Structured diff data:

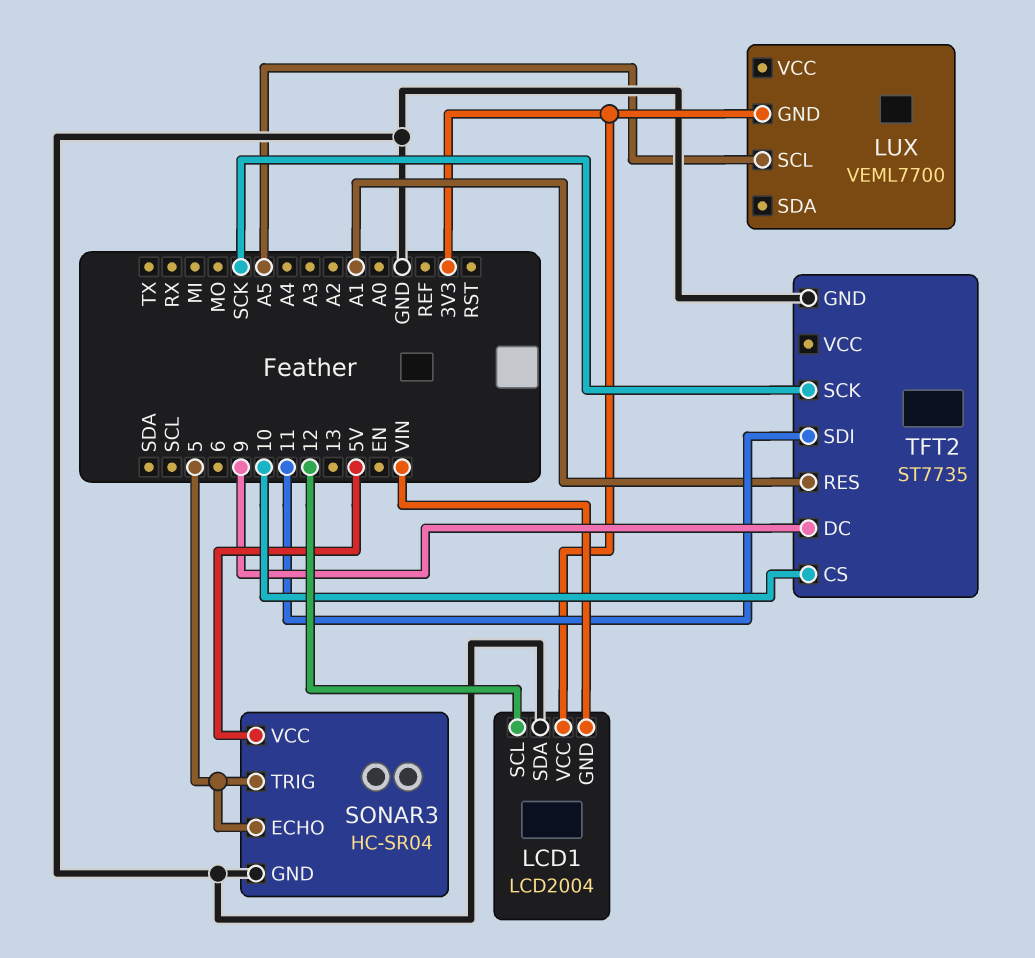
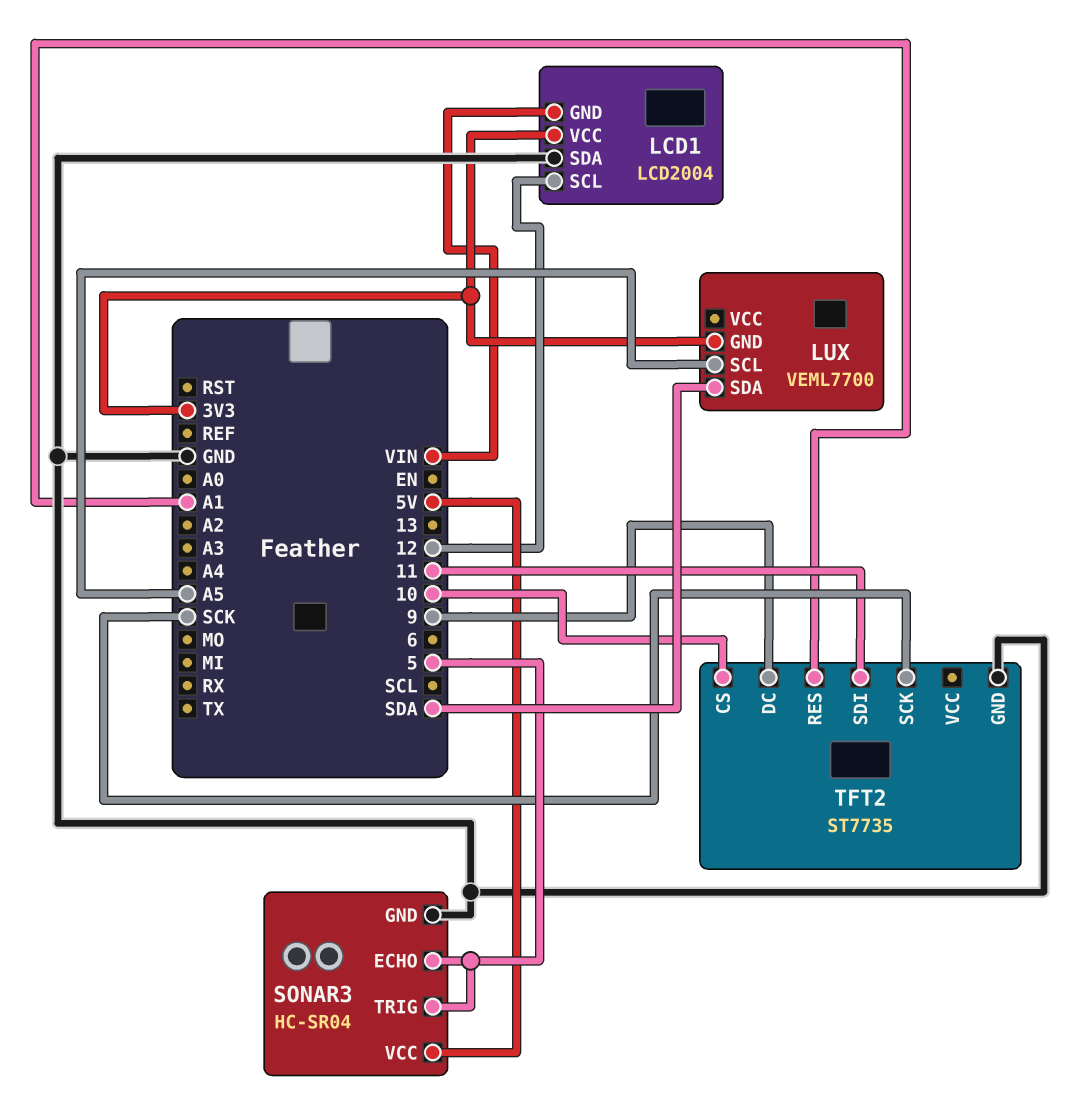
LUX pin SDA: none -> SDA

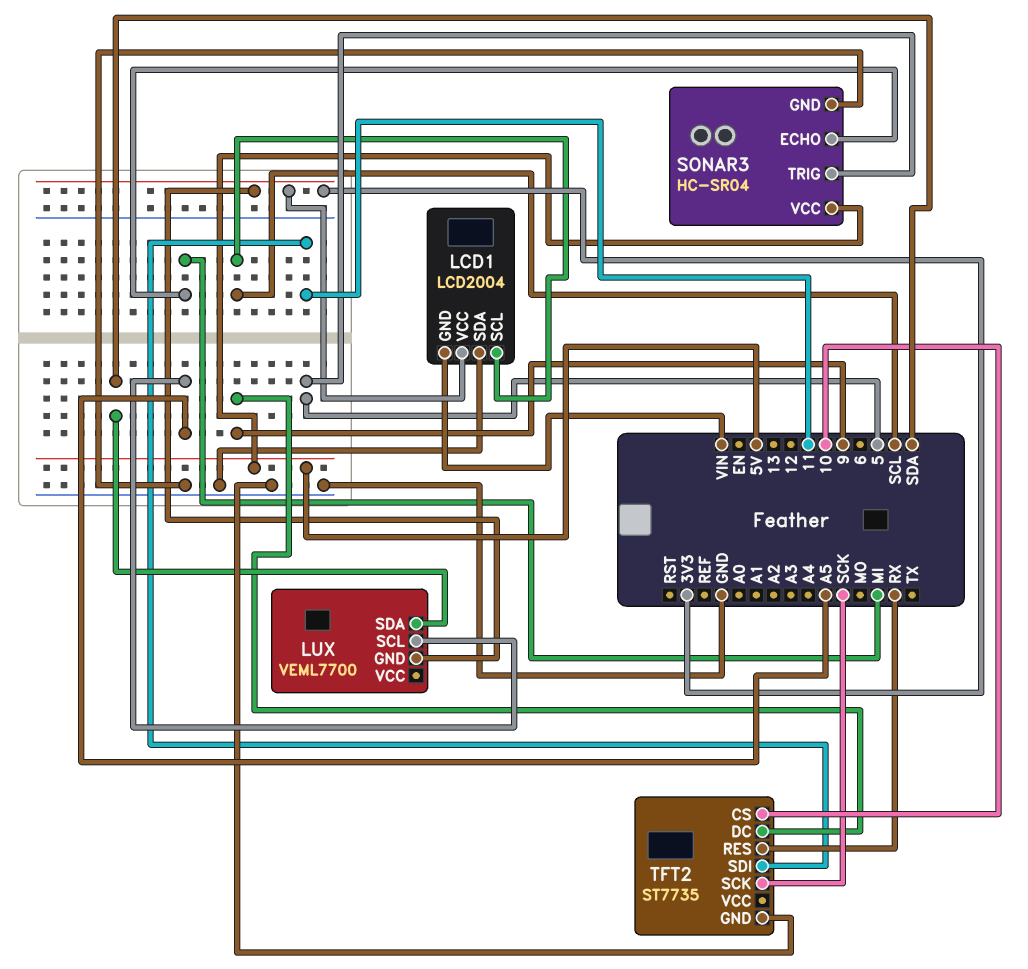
LCD1 pin SCL: 12 -> SCL
SONAR3 pin ECHO: 5 -> MI
TFT2 pin RES: A1 -> RX

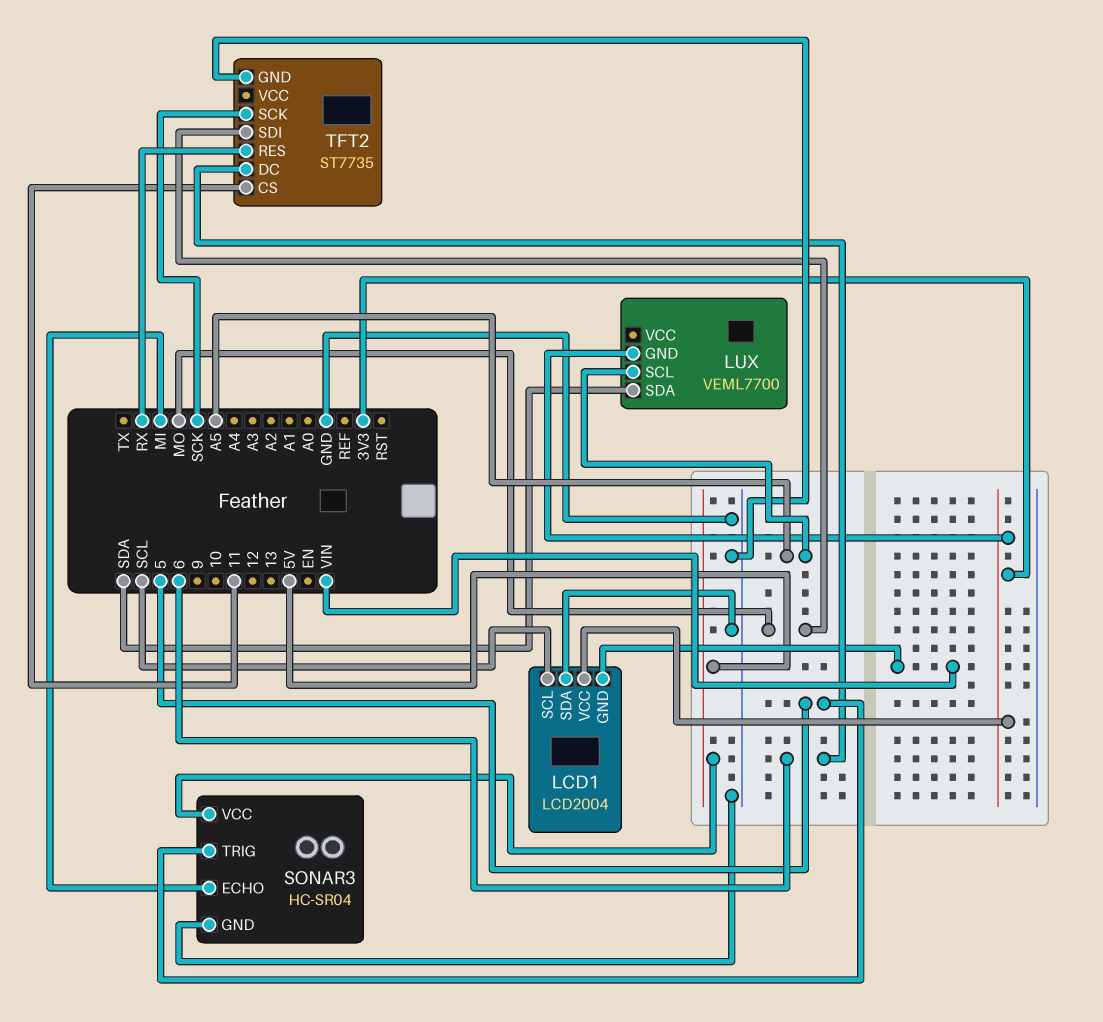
TFT2 pin CS: 10 -> 11
TFT2 pin DC: 9 -> 6
TFT2 pin SDI: 11 -> MO

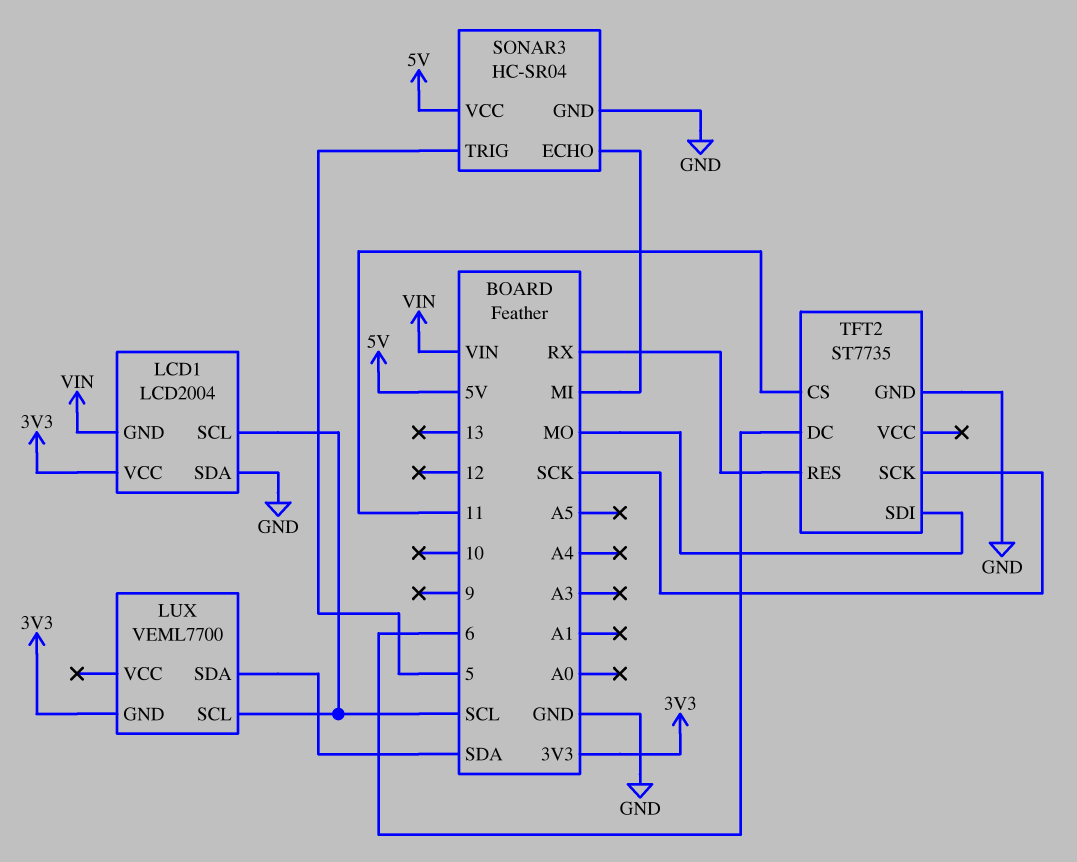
LUX pin SCL: A5 -> SCL

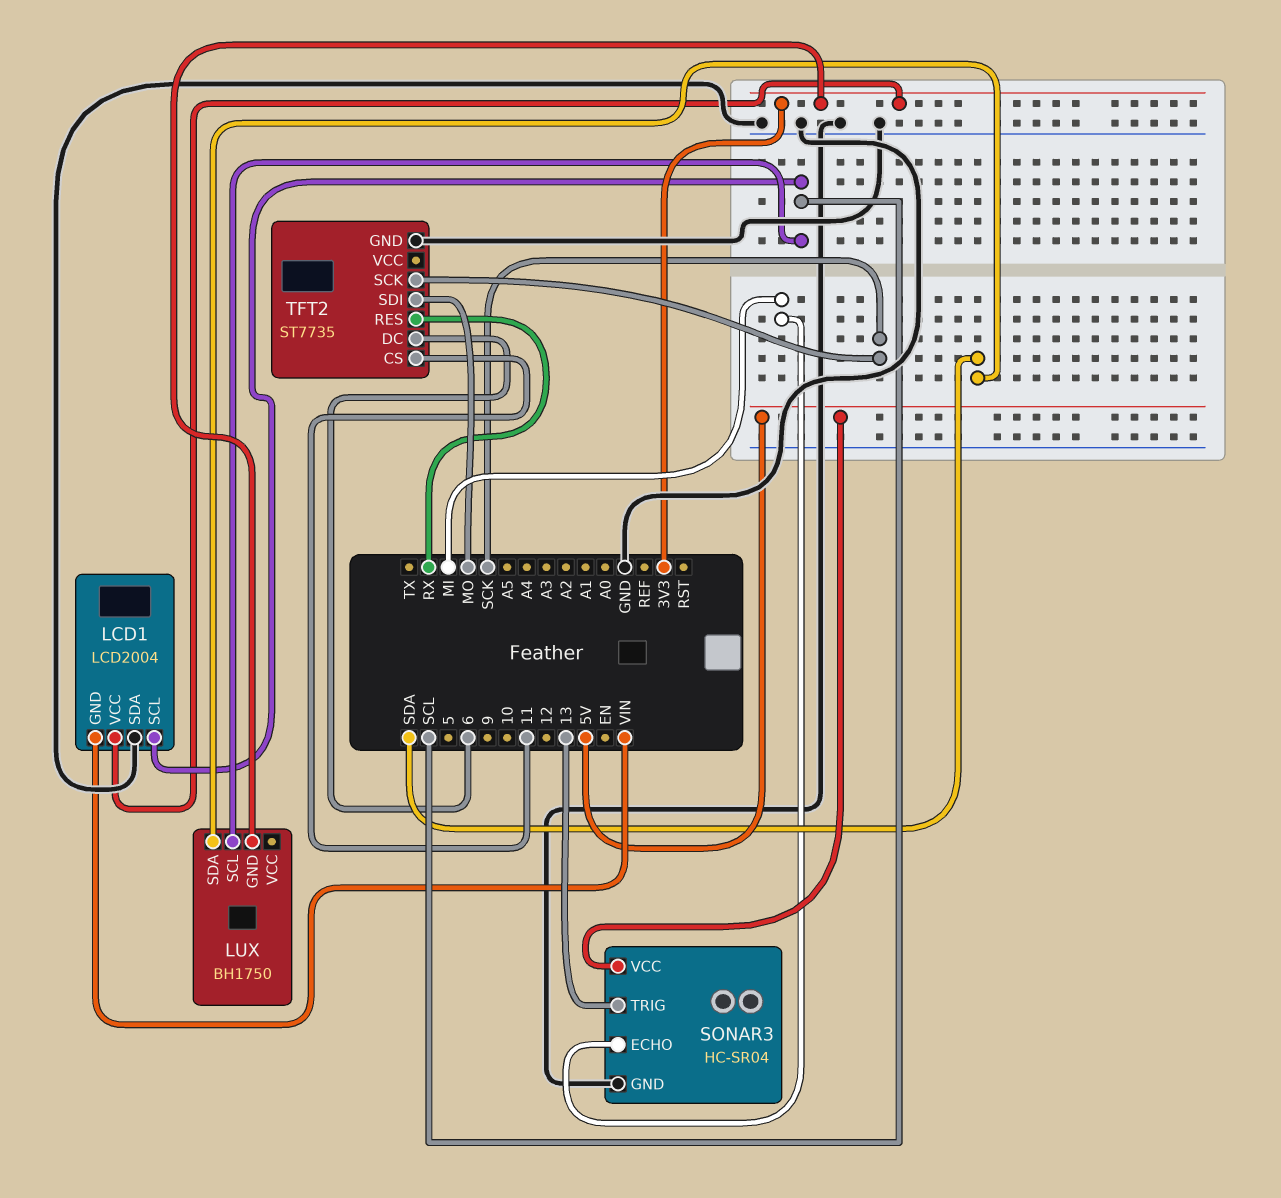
LUX: VEML7700 -> BH1750
SONAR3 pin TRIG: 5 -> 13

*Exercise directions*:
Although the records contain pictures, only their text should be repeated, exactly as it appears.

*Result for this task*:
LUX pin SDA: none -> SDA

LCD1 pin SCL: 12 -> SCL
SONAR3 pin ECHO: 5 -> MI
TFT2 pin RES: A1 -> RX

TFT2 pin CS: 10 -> 11
TFT2 pin DC: 9 -> 6
TFT2 pin SDI: 11 -> MO

LUX pin SCL: A5 -> SCL

LUX: VEML7700 -> BH1750
SONAR3 pin TRIG: 5 -> 13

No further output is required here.